--- What is required ---
Lines holding the string "slope" in the listing below are to be copied.

--- Dataset section ---
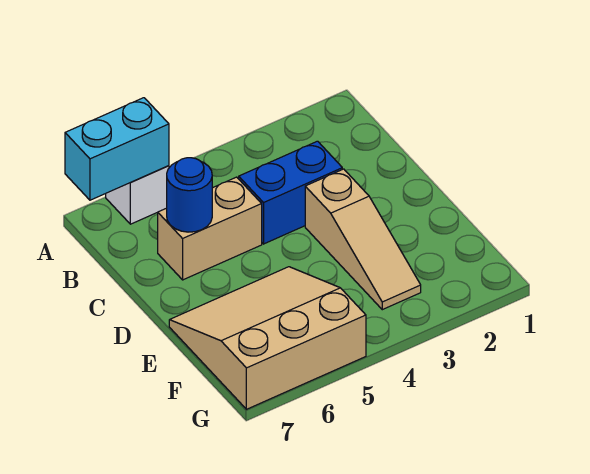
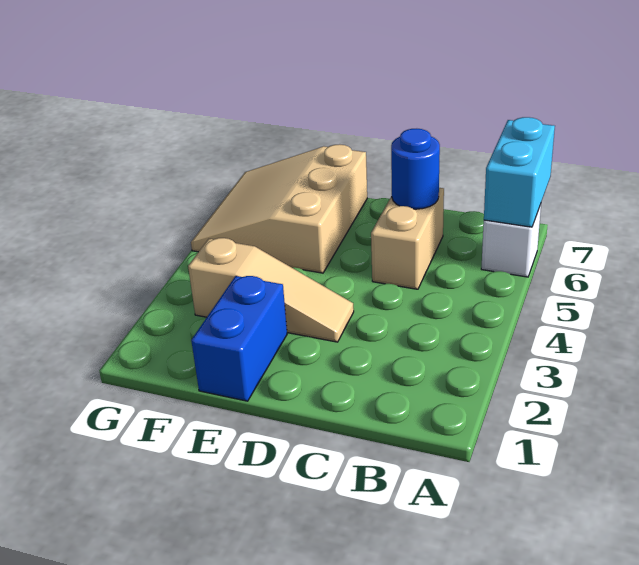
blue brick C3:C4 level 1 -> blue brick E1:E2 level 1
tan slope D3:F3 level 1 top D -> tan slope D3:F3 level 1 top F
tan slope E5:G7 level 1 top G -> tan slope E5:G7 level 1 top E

--- Answer for this exercise ---
tan slope D3:F3 level 1 top D -> tan slope D3:F3 level 1 top F
tan slope E5:G7 level 1 top G -> tan slope E5:G7 level 1 top E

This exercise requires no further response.